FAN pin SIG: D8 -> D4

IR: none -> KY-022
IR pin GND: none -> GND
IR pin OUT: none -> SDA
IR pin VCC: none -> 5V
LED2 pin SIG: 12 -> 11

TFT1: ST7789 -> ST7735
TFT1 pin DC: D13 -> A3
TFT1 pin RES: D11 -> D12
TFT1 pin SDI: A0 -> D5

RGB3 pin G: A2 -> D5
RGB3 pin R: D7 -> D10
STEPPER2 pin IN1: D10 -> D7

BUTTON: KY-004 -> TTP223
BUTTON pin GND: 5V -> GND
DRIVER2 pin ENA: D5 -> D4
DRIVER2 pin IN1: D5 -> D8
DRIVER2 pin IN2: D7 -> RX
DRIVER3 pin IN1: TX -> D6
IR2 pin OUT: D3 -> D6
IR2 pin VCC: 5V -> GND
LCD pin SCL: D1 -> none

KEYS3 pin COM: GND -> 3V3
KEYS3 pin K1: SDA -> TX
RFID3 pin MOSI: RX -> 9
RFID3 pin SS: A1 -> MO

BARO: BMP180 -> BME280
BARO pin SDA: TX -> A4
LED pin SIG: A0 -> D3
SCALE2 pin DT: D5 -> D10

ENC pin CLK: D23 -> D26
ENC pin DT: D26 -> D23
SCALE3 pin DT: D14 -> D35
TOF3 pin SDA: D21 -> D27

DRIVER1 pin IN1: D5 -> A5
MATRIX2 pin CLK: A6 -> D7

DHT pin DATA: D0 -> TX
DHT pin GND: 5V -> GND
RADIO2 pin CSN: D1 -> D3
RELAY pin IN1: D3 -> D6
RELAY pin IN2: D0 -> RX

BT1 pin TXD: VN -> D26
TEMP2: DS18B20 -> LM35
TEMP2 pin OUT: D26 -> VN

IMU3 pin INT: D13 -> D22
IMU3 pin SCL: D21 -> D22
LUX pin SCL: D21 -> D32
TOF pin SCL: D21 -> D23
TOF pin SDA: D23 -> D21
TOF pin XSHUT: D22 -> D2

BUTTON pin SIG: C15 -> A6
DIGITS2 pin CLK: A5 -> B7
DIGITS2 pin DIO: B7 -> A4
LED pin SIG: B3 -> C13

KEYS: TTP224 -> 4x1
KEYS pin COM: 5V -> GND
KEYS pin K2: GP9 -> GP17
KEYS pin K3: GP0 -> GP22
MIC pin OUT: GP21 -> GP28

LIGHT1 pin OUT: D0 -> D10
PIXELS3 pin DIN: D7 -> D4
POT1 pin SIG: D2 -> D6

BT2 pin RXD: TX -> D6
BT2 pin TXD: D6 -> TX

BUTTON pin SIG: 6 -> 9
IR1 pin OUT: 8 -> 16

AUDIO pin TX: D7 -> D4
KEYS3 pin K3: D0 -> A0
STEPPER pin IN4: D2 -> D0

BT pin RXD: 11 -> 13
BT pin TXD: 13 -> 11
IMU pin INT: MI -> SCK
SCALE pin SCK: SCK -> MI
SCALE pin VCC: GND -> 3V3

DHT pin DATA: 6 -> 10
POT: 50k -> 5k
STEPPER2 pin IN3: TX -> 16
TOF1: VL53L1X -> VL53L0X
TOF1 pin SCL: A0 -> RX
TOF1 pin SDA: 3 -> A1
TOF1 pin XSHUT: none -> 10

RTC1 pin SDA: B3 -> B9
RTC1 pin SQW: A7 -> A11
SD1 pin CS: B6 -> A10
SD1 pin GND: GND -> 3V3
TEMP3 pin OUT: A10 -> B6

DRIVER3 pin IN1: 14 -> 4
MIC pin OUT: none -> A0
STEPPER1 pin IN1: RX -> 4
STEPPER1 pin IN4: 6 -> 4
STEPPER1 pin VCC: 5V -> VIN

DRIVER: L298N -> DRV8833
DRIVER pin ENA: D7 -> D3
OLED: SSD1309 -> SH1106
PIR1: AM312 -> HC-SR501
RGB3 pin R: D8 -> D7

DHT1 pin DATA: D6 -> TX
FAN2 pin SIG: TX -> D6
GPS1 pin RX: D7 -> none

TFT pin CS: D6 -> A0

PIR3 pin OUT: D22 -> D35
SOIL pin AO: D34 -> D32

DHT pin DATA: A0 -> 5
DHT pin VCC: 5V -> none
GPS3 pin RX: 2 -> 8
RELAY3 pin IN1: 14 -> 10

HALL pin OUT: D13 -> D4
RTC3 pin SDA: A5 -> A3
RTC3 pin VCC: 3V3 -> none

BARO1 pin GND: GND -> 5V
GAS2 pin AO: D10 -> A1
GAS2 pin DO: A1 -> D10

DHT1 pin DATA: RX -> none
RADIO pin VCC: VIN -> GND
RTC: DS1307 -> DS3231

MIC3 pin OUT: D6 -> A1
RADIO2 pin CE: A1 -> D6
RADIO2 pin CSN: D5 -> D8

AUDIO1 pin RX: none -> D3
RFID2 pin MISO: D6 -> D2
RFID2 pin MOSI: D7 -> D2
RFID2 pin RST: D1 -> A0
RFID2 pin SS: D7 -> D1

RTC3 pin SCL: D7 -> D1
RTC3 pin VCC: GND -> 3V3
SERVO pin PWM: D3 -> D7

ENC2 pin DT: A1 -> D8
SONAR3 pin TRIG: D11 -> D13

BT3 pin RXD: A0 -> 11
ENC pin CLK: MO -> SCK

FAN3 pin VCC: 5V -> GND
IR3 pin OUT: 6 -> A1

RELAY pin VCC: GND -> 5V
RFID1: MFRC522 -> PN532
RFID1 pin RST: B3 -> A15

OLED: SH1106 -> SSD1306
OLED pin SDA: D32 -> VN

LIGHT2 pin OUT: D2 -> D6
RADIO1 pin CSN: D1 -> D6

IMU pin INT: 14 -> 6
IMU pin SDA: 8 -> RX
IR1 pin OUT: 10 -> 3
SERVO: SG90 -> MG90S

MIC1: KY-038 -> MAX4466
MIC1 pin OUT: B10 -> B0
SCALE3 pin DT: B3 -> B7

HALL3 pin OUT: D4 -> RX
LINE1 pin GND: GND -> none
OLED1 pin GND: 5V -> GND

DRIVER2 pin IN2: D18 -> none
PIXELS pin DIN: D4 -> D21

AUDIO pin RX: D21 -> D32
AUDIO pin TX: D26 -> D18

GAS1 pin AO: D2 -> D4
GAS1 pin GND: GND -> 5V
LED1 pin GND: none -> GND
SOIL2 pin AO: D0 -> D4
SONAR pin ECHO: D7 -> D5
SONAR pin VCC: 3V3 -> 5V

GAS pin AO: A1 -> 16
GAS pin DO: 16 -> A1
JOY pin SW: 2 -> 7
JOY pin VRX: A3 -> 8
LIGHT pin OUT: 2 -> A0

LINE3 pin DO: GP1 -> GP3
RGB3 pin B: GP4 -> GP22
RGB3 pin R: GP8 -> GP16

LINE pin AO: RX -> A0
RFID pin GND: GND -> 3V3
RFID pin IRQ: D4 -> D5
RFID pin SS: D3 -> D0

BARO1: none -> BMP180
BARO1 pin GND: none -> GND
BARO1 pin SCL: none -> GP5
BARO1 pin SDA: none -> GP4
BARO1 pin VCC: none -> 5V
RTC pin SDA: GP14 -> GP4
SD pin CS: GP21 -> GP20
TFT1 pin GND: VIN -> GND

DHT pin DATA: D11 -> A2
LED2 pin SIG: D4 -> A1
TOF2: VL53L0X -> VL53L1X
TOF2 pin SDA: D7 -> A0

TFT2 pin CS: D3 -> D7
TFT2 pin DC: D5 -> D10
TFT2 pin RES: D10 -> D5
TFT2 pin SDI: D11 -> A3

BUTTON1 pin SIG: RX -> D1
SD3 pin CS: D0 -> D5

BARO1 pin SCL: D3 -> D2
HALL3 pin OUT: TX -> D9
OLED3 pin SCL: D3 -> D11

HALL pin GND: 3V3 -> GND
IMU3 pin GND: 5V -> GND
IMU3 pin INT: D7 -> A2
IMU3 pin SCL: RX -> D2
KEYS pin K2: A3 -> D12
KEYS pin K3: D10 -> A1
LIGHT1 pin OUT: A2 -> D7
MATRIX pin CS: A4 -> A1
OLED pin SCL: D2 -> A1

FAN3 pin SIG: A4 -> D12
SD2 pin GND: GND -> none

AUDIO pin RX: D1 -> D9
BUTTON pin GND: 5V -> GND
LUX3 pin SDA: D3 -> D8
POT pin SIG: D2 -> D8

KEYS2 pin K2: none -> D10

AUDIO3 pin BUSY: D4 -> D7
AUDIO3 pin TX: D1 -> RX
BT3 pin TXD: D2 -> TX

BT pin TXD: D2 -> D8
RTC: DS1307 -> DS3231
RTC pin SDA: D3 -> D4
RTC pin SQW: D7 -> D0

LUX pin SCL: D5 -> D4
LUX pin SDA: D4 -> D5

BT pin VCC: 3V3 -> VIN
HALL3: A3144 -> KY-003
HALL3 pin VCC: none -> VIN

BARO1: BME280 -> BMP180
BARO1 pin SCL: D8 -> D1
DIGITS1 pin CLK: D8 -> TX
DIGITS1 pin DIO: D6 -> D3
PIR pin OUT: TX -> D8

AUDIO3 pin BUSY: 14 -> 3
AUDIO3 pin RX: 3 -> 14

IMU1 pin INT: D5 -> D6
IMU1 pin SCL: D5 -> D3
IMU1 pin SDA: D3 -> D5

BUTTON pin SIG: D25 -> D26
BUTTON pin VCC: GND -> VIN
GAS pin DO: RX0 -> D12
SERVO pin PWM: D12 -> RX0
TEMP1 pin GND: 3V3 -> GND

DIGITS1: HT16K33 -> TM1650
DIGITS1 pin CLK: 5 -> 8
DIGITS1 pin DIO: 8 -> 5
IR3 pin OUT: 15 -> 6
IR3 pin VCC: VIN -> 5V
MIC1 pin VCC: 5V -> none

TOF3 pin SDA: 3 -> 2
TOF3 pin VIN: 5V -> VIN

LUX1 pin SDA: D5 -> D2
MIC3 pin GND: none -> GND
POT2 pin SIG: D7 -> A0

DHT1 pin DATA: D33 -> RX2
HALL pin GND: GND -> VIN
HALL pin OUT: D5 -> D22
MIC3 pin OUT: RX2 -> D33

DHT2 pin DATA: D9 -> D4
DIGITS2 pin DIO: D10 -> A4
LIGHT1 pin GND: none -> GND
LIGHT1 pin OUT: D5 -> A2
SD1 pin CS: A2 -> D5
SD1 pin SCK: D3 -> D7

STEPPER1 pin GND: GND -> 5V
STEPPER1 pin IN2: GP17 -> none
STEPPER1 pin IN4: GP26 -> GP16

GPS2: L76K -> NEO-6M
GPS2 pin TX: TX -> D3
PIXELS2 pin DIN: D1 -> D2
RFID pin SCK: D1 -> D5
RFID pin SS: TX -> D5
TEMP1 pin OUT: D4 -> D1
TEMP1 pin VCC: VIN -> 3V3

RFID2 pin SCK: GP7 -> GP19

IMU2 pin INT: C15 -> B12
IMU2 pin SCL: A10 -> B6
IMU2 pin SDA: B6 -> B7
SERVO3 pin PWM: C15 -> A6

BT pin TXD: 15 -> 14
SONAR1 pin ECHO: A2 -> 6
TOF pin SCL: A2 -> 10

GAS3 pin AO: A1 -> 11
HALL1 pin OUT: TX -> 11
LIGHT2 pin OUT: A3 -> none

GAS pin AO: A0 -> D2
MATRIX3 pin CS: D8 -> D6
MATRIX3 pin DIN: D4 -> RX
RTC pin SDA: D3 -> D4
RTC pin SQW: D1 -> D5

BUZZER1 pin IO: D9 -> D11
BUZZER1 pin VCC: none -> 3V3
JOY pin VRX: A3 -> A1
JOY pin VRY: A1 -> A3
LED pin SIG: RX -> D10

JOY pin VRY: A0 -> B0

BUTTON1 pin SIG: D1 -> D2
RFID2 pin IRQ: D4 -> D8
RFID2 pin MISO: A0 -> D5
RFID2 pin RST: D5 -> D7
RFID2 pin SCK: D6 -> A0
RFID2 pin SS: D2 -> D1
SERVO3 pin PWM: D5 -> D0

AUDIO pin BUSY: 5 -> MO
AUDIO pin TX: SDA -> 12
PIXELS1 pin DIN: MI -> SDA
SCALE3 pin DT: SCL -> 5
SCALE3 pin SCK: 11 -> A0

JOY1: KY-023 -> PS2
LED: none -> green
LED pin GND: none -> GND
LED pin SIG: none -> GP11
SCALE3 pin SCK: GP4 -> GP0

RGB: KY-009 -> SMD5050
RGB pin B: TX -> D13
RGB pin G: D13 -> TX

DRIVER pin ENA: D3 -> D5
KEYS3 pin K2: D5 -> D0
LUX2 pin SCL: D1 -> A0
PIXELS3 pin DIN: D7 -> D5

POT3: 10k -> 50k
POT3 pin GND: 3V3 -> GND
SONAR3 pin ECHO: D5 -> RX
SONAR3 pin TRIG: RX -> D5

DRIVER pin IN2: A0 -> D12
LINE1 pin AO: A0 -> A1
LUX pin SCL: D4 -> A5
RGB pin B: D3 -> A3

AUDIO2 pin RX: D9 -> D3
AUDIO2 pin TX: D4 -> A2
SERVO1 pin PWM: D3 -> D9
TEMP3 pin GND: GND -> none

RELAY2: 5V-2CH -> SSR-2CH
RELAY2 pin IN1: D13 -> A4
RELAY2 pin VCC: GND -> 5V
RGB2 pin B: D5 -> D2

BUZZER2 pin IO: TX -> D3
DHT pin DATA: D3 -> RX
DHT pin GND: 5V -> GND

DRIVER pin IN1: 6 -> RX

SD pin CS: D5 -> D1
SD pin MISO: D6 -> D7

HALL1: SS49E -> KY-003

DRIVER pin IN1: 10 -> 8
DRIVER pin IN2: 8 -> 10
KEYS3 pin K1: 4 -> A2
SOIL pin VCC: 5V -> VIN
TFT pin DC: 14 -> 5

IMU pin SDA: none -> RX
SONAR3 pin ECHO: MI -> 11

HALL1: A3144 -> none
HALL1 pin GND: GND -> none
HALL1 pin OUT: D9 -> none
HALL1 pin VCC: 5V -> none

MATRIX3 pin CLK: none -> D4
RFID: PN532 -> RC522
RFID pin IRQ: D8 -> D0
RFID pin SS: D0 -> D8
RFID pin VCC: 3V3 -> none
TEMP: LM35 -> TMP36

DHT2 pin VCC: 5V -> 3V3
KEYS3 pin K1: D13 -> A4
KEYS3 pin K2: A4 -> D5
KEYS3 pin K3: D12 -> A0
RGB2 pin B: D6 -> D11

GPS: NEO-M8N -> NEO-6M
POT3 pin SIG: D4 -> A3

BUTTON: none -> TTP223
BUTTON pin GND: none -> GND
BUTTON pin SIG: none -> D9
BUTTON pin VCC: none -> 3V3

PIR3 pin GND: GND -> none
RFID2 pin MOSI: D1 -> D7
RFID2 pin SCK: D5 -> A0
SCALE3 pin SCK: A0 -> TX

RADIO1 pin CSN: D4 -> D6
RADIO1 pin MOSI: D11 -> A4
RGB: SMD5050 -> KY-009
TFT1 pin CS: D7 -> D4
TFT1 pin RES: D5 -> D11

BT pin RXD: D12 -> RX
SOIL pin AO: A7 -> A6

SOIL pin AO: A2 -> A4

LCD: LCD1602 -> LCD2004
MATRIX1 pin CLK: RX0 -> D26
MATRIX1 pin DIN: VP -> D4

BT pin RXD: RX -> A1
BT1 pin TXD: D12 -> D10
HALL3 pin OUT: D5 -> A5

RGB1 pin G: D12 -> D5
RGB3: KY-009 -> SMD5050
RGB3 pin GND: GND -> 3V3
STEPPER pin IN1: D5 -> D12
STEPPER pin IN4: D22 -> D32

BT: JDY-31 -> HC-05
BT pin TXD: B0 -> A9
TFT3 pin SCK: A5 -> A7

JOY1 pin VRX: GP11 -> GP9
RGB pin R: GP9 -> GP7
☆ ☆ ☆ ☆
Working from the data above, extract solely the lines from the one containing "RFID pin SS: D3 -> D0" through the one containing "TFT2 pin RES: D10 -> D5", exactly as they appear, both included.

RFID pin SS: D3 -> D0

BARO1: none -> BMP180
BARO1 pin GND: none -> GND
BARO1 pin SCL: none -> GP5
BARO1 pin SDA: none -> GP4
BARO1 pin VCC: none -> 5V
RTC pin SDA: GP14 -> GP4
SD pin CS: GP21 -> GP20
TFT1 pin GND: VIN -> GND

DHT pin DATA: D11 -> A2
LED2 pin SIG: D4 -> A1
TOF2: VL53L0X -> VL53L1X
TOF2 pin SDA: D7 -> A0

TFT2 pin CS: D3 -> D7
TFT2 pin DC: D5 -> D10
TFT2 pin RES: D10 -> D5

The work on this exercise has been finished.